What you should do> How many lines in the rows below contain the string "location"? Reply with the number alone.

Records for the exercise>
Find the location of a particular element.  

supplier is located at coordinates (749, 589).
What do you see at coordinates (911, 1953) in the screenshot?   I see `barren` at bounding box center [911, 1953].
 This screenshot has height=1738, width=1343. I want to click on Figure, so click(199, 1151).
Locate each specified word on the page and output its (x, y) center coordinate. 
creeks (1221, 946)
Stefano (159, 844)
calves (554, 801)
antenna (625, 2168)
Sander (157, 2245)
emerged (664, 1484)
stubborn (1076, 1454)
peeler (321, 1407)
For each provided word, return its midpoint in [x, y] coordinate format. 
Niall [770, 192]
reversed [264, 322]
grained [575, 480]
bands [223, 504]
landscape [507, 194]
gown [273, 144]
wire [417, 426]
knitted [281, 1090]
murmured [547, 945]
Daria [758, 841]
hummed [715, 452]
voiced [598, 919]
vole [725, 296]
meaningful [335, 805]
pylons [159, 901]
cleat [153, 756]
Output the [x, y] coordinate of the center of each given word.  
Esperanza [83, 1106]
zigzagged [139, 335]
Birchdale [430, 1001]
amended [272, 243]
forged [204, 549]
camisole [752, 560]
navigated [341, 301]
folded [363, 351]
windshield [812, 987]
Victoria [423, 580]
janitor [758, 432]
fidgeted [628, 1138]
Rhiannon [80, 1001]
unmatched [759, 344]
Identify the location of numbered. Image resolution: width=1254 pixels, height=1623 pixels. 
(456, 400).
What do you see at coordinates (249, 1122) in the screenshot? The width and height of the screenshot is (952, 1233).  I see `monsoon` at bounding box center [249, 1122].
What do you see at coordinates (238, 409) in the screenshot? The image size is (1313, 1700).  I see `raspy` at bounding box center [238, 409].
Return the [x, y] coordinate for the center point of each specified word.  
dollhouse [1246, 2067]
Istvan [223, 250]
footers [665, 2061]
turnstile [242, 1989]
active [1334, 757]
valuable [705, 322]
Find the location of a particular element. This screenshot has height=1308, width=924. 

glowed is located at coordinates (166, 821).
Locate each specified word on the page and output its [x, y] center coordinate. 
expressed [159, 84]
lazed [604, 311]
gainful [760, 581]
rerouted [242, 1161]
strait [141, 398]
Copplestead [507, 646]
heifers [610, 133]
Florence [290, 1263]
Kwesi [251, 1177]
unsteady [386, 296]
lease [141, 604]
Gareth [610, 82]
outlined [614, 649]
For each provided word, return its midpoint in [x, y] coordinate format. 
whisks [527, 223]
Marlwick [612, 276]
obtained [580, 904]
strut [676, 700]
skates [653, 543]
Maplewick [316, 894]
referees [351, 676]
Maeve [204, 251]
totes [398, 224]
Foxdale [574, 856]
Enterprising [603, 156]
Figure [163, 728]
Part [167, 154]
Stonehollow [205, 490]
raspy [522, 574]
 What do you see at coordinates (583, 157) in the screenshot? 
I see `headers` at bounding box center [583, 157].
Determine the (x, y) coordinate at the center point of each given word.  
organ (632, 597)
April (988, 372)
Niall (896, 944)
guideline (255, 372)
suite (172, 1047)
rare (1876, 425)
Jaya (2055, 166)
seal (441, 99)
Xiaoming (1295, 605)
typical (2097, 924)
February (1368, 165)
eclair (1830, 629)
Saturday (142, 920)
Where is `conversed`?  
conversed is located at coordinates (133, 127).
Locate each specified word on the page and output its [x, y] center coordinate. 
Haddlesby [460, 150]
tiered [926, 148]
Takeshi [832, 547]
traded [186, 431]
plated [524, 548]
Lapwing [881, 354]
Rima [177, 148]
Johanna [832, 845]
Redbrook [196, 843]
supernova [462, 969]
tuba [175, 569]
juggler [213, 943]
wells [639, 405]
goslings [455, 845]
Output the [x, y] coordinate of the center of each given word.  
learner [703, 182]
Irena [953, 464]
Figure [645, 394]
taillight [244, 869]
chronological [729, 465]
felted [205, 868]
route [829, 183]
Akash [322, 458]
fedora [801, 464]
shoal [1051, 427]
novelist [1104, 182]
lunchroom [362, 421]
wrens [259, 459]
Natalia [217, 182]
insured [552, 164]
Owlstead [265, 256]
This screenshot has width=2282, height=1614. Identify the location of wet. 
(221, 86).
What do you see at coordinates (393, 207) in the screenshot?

Written response> 4